- _Exercise brief_:
Where a line of the listing below holds "green", add it to the tally; give only the final number.

- _Provided information_:
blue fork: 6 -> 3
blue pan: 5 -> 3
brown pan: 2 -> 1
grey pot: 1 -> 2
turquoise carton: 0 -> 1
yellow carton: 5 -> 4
--
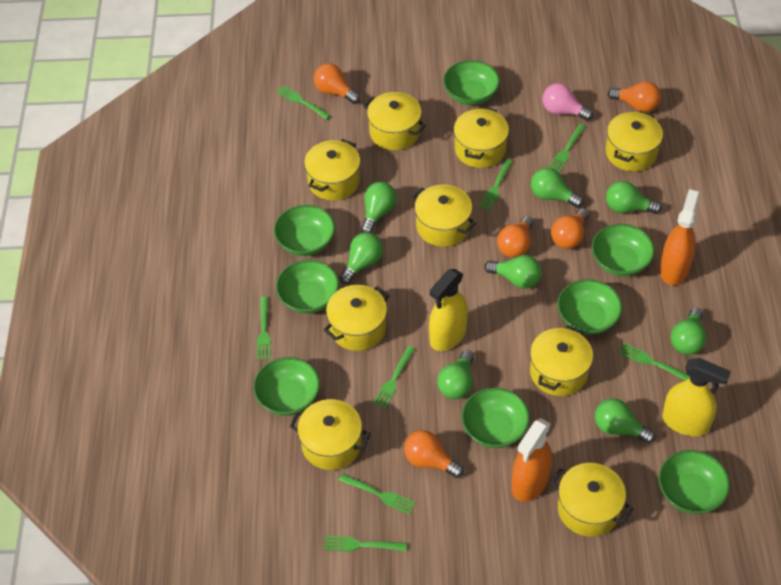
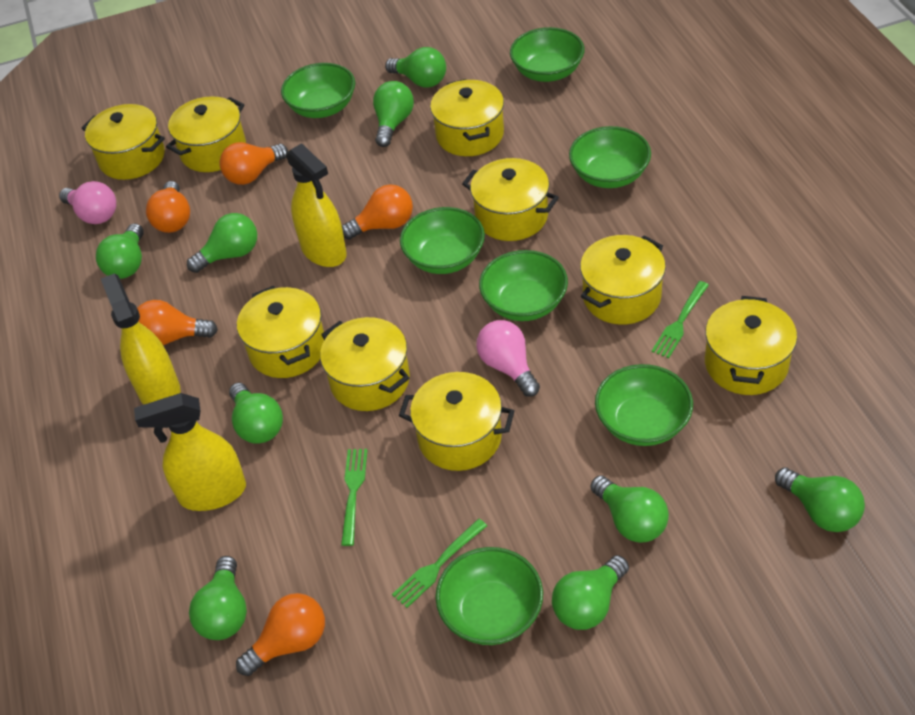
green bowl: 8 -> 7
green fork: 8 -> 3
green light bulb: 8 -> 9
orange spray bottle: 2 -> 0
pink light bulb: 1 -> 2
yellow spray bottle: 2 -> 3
==
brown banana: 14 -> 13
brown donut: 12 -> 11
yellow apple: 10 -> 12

- _Your response_:
3